** Raw records **
= = =

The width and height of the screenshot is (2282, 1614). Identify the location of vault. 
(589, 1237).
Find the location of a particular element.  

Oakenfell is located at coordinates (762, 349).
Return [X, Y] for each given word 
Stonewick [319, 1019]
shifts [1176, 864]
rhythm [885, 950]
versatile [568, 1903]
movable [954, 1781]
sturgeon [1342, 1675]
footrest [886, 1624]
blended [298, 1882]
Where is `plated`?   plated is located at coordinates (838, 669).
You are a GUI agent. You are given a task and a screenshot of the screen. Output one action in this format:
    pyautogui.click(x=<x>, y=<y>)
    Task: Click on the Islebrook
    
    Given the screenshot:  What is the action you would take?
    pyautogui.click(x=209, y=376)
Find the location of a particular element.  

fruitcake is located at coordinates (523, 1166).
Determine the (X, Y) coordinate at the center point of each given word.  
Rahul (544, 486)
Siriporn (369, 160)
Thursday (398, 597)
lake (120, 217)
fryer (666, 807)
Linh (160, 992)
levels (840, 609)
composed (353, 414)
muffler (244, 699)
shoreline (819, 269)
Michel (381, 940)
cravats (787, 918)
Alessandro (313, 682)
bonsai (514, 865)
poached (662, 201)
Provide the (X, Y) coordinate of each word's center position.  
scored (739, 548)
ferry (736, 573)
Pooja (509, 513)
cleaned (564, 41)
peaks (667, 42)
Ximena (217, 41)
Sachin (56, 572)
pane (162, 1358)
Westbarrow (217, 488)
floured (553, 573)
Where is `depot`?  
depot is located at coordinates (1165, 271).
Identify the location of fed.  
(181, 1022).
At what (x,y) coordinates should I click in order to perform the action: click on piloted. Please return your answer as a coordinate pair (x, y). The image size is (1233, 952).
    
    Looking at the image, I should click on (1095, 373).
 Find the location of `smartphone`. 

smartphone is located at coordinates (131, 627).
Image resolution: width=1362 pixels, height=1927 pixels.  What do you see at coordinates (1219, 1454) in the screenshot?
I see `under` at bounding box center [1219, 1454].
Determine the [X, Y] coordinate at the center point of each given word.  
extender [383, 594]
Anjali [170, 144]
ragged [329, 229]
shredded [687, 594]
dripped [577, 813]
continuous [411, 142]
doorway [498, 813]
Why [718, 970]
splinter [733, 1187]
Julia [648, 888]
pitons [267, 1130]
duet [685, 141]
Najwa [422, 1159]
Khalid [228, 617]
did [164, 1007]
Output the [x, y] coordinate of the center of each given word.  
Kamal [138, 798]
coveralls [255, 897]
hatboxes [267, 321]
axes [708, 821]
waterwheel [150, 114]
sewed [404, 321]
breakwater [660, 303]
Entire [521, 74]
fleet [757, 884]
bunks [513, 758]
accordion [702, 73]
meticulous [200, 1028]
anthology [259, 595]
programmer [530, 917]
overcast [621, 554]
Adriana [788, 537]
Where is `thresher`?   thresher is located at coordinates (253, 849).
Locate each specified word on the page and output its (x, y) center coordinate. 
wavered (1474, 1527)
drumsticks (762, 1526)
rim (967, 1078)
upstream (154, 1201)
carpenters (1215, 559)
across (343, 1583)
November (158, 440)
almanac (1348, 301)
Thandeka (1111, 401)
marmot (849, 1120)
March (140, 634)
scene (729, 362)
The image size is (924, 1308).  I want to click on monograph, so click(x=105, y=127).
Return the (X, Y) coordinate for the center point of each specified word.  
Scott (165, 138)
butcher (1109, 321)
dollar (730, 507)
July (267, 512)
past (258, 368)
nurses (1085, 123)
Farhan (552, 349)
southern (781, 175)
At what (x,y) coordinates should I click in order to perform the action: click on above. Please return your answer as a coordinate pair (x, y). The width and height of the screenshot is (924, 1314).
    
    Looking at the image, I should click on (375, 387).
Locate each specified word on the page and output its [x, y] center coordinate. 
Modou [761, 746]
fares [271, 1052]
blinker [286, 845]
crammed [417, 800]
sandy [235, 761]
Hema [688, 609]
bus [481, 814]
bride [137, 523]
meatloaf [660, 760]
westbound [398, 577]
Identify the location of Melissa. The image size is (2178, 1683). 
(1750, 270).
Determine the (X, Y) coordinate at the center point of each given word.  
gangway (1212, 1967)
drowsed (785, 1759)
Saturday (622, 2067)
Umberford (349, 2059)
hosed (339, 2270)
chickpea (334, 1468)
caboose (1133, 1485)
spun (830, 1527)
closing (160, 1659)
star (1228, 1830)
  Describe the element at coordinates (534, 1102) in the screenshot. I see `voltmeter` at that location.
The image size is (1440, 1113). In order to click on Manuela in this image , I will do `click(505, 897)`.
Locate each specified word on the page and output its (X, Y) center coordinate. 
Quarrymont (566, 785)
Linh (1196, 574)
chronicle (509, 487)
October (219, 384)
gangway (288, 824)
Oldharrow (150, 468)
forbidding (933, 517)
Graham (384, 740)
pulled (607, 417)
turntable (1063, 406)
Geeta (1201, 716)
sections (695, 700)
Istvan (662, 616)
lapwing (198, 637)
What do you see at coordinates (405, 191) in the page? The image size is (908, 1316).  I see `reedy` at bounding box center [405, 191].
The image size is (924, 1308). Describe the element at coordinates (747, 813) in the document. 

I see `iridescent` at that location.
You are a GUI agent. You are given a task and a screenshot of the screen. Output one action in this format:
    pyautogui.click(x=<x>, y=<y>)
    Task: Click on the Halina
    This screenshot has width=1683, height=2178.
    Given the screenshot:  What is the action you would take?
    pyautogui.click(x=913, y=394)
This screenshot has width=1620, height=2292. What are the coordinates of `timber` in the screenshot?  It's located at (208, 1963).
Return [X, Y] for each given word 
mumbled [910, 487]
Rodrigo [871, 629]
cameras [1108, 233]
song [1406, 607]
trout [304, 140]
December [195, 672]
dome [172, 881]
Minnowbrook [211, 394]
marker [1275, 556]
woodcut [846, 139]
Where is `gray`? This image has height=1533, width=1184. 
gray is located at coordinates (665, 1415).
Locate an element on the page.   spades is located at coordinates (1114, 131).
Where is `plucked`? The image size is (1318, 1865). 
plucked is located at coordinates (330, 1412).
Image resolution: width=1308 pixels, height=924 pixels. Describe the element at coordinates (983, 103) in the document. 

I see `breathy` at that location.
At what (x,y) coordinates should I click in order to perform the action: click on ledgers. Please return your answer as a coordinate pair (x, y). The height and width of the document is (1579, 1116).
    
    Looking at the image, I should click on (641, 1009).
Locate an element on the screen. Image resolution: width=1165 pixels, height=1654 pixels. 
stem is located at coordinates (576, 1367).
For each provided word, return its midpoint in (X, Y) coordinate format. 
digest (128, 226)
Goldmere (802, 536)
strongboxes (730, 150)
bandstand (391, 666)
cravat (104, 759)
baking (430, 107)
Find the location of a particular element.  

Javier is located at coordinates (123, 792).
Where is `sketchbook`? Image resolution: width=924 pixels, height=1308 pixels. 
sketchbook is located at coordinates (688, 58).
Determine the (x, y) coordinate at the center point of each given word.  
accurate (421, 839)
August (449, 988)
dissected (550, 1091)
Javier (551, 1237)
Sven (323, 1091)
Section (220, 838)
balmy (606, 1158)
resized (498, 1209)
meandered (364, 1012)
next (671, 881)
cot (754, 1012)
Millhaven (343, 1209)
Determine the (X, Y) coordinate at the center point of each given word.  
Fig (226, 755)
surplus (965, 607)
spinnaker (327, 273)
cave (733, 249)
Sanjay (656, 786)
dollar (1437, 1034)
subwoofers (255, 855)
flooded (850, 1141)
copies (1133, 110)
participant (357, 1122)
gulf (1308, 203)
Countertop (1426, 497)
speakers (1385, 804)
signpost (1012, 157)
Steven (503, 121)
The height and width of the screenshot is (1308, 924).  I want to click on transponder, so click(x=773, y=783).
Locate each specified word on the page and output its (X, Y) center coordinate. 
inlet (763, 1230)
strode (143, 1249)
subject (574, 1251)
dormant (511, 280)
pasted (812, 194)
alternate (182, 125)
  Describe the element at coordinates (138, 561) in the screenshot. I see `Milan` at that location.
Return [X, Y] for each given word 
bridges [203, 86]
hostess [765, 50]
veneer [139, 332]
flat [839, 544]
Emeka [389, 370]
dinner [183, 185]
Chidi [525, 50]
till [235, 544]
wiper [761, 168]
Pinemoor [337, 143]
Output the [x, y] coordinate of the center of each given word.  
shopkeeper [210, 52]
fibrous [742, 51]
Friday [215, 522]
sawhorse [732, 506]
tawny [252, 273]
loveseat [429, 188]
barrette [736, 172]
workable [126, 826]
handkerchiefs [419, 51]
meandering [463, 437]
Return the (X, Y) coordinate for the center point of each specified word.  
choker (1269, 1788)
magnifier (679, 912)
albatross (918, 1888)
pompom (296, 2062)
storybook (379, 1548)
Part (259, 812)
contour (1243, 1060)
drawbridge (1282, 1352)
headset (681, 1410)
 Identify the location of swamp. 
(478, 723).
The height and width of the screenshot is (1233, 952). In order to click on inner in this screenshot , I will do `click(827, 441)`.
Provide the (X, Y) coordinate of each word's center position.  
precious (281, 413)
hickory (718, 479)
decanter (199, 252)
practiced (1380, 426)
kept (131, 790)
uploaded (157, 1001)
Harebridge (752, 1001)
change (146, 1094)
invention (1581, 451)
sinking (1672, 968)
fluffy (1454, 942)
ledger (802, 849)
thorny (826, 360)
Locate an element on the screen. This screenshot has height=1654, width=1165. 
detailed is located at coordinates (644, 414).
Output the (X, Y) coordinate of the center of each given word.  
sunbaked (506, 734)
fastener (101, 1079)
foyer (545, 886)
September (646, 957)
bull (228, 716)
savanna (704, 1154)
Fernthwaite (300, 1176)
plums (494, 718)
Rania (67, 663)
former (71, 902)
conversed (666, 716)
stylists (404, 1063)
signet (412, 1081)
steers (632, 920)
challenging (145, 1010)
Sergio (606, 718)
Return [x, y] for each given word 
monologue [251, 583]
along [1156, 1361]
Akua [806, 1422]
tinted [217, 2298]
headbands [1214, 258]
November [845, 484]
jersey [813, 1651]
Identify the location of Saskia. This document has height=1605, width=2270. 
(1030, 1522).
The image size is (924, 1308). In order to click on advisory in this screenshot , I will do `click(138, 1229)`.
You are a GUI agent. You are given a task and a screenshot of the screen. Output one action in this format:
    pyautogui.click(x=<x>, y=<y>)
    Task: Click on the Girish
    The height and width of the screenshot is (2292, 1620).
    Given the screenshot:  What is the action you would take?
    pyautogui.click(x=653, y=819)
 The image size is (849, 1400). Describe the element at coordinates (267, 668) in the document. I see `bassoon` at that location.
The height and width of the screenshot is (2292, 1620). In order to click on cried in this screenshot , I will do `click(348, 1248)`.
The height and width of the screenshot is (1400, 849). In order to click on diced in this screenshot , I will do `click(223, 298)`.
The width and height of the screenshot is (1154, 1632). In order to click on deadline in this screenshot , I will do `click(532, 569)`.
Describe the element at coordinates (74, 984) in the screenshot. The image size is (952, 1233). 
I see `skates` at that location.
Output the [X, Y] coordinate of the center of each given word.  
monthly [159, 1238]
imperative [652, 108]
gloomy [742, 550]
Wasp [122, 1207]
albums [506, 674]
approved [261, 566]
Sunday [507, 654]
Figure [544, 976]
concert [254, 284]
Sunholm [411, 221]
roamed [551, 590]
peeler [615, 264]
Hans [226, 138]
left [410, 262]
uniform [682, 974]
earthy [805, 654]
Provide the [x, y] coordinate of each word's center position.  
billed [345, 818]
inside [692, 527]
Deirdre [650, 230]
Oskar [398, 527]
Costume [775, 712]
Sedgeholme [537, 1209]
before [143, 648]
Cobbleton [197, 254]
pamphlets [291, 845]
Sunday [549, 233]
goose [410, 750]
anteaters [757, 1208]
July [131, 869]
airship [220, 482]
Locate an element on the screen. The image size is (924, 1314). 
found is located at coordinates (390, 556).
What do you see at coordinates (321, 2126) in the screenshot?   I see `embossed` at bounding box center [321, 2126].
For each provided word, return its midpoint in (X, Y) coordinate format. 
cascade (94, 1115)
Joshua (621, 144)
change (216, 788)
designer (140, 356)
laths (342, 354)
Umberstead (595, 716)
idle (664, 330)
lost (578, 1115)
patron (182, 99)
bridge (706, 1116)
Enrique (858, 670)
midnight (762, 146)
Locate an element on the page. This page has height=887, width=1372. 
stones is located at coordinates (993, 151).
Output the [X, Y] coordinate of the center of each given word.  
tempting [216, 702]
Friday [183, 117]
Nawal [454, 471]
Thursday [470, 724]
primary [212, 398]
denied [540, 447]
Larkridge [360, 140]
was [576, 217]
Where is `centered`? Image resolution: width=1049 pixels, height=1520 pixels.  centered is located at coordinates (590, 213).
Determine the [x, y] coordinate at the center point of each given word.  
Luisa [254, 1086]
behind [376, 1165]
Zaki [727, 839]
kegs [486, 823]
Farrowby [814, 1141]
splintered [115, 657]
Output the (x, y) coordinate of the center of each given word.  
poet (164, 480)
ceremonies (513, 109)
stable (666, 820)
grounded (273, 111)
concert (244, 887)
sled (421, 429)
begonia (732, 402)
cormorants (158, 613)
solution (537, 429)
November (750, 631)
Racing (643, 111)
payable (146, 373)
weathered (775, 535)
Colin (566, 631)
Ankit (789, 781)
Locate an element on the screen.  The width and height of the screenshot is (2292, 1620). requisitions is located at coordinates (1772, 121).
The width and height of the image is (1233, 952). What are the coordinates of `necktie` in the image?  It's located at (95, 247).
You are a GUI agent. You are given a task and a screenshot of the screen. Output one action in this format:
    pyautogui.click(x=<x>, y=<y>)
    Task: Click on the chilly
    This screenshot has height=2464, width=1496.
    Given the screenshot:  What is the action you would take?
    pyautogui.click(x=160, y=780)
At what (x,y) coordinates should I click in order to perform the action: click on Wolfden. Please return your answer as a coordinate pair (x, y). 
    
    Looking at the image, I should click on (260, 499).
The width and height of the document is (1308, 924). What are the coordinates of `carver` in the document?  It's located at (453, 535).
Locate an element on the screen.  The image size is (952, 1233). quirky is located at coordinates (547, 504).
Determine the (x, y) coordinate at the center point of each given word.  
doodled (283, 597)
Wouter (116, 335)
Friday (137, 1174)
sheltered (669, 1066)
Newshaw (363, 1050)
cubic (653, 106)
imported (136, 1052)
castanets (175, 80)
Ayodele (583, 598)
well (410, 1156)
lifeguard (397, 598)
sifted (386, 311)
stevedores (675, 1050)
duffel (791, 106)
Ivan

= = =

Put the lines between the one holding "so click(x=105, y=127)." and the one holding "southern (781, 175)", inclusive, into a Markdown table with the columns Row and Line. Number each row and leave out any blank lines.

** Exercise solution **
| Row | Line |
|---|---|
| 1 | The image size is (924, 1308).  I want to click on monograph, so click(x=105, y=127). |
| 2 | Return the (X, Y) coordinate for the center point of each specified word.   |
| 3 | Scott (165, 138) |
| 4 | butcher (1109, 321) |
| 5 | dollar (730, 507) |
| 6 | July (267, 512) |
| 7 | past (258, 368) |
| 8 | nurses (1085, 123) |
| 9 | Farhan (552, 349) |
| 10 | southern (781, 175) |